## BEGIN Material to process

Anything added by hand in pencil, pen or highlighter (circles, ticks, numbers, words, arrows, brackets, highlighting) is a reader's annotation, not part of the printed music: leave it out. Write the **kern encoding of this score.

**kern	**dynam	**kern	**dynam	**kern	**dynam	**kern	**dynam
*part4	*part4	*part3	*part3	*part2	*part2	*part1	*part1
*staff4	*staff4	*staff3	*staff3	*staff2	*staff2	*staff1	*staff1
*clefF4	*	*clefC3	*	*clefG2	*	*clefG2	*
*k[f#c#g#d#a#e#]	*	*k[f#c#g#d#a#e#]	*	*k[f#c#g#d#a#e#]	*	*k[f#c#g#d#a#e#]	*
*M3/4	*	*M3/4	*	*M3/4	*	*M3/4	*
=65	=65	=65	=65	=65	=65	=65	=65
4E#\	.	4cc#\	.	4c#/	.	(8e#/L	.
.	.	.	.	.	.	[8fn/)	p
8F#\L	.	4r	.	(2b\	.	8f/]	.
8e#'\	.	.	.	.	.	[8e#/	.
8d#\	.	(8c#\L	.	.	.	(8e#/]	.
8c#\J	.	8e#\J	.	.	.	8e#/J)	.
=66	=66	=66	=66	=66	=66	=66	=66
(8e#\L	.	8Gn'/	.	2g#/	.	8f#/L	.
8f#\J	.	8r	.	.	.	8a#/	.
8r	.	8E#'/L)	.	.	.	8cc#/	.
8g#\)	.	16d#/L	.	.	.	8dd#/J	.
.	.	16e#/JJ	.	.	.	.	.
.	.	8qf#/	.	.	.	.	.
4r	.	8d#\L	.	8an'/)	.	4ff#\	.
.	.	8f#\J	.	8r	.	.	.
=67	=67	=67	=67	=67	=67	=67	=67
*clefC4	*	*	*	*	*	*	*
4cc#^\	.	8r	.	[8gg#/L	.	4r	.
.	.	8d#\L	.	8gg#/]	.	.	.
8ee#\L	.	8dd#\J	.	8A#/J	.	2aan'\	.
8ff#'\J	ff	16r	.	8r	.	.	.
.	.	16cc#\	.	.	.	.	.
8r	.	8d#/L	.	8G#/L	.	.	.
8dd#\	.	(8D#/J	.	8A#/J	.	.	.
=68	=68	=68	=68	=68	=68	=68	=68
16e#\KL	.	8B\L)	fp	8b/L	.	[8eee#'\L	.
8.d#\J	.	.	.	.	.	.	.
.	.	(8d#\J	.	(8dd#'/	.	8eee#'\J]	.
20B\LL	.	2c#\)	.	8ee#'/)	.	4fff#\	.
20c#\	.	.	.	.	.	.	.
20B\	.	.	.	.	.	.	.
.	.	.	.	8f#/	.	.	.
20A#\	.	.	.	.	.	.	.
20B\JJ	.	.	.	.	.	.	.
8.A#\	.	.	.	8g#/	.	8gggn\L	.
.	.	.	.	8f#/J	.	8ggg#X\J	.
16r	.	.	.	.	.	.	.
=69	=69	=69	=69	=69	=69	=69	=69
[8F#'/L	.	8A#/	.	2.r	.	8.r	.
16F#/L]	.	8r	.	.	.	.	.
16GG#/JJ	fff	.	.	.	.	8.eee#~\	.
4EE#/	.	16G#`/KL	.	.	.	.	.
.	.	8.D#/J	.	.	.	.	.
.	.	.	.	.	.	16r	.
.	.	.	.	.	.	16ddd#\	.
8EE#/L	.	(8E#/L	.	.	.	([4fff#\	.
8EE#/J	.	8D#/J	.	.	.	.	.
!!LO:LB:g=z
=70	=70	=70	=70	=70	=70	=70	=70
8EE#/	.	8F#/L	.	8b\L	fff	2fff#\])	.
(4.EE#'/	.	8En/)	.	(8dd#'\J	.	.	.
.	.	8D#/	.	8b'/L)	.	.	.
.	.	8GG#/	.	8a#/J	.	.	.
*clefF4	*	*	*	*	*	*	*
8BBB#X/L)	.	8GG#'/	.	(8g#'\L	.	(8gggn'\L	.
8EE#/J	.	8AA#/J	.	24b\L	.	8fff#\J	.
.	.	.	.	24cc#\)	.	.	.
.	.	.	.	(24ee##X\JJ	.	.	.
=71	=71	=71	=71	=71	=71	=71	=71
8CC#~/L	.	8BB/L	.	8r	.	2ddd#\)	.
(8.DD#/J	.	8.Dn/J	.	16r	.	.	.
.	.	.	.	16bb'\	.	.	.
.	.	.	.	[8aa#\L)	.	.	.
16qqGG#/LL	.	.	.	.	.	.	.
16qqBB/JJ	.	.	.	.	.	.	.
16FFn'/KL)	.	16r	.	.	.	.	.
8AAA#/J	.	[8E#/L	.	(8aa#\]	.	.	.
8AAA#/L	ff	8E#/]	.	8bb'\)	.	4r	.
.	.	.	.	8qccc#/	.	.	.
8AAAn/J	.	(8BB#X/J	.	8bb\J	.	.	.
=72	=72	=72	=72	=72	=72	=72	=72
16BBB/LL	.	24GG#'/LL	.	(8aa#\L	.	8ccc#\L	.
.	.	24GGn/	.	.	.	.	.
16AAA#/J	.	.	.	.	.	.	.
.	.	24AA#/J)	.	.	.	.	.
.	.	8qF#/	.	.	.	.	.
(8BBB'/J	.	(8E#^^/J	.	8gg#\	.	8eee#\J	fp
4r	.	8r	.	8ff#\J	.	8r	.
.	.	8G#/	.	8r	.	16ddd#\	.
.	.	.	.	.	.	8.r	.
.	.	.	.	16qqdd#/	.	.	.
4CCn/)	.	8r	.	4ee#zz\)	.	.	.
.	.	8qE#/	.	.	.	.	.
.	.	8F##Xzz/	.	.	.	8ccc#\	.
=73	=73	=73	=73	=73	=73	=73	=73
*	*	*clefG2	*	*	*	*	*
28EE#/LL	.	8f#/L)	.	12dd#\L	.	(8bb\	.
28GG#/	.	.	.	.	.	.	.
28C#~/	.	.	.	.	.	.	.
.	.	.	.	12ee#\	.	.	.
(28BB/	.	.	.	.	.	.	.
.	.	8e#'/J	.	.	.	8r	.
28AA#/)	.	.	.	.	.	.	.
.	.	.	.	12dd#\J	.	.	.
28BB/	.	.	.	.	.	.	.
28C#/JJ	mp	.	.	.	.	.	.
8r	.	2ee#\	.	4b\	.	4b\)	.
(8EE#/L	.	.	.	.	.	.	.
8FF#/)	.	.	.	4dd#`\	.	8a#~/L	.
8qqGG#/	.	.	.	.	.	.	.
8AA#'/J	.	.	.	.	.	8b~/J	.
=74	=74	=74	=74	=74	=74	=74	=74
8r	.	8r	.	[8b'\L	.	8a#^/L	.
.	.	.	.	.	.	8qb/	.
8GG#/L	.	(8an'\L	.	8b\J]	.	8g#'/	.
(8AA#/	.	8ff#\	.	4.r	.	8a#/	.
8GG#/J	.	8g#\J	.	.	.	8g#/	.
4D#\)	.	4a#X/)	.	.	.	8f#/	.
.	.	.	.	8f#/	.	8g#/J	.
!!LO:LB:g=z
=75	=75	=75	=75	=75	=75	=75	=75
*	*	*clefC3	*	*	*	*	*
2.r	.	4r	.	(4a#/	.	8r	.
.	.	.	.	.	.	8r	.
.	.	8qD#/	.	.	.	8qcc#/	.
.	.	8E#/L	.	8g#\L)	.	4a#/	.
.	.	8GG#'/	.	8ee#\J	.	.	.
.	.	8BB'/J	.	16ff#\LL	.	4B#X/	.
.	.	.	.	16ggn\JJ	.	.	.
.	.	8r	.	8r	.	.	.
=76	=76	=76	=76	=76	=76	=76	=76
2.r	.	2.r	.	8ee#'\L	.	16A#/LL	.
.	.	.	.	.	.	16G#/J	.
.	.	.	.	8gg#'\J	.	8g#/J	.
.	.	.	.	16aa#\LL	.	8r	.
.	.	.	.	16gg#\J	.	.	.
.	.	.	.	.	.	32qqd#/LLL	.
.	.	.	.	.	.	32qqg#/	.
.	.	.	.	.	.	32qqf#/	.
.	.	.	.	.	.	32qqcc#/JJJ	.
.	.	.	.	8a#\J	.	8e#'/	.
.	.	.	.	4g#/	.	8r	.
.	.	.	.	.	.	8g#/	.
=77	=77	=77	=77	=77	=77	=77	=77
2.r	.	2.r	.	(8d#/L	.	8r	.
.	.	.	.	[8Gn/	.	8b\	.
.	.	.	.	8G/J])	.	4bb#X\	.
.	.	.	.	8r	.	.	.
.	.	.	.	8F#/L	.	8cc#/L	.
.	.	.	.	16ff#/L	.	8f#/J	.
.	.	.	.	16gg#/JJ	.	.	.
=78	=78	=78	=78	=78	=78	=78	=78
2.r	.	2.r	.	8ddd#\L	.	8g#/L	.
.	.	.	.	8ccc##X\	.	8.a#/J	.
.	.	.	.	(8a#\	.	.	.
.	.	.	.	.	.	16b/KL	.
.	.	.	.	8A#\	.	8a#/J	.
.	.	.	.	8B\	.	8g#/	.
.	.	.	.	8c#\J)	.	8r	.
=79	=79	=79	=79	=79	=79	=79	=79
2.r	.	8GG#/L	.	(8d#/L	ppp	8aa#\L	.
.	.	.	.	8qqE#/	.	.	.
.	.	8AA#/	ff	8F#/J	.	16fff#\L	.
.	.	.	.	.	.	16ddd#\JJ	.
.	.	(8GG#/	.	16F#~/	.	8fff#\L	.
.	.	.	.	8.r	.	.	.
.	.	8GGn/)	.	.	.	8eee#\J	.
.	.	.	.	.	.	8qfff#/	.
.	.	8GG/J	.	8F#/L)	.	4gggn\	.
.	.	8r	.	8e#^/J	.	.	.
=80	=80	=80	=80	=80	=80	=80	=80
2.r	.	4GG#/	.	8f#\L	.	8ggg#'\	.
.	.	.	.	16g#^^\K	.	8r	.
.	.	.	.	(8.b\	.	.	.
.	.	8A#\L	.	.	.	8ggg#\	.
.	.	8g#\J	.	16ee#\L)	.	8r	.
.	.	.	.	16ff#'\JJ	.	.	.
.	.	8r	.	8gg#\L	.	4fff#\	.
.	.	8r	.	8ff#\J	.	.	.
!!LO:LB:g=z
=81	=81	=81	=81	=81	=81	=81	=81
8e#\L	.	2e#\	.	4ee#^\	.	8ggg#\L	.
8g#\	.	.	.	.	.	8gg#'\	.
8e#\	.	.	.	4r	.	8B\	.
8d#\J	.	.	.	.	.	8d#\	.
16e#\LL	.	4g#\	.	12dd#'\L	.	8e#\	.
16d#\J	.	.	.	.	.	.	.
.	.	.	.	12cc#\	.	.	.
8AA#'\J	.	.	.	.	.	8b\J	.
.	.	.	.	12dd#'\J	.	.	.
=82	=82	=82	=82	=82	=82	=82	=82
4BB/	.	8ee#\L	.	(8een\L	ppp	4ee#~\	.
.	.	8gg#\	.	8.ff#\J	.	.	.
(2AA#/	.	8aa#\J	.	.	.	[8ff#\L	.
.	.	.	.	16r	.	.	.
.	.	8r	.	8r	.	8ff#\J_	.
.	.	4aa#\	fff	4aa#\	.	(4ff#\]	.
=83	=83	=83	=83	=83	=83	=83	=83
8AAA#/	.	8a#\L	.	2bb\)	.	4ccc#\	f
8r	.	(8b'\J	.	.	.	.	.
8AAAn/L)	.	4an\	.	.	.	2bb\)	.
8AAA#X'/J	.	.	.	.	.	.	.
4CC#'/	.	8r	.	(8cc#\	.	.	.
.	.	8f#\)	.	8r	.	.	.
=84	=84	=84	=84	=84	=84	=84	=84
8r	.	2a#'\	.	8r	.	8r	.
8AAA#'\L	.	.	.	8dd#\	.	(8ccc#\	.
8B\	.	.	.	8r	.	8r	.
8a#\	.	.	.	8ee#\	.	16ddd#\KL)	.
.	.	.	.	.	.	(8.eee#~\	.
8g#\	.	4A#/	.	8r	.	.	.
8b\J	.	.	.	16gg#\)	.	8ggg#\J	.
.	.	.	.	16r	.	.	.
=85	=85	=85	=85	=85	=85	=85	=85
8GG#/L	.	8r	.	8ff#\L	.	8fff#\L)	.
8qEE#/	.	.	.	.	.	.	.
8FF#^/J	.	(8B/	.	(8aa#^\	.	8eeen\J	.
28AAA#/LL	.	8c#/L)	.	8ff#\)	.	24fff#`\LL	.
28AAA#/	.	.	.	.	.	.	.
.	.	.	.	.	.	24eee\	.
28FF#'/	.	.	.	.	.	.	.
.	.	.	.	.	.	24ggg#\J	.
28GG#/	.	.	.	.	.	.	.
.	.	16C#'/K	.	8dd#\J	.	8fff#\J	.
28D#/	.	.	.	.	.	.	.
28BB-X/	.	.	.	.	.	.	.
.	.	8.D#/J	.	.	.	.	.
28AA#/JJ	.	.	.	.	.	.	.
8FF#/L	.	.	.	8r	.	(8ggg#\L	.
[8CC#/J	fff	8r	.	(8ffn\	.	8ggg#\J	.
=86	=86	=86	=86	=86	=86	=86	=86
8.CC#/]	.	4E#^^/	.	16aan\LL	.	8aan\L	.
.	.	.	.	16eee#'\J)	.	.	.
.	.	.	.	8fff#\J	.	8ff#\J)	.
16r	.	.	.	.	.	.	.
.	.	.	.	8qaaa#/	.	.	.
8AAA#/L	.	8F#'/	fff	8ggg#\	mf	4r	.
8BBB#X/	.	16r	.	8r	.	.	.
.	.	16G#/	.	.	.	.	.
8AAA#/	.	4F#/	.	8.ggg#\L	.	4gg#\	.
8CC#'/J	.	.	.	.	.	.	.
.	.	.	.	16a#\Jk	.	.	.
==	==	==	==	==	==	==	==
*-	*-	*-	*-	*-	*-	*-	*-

## END Material to process

• Instructions to follow: Which lines in the material above contain the string "kern"? Copy out each one in full.

• Answer to this exercise:
Anything added by hand in pencil, pen or highlighter (circles, ticks, numbers, words, arrows, brackets, highlighting) is a reader's annotation, not part of the printed music: leave it out. Write the **kern encoding of this score.
**kern	**dynam	**kern	**dynam	**kern	**dynam	**kern	**dynam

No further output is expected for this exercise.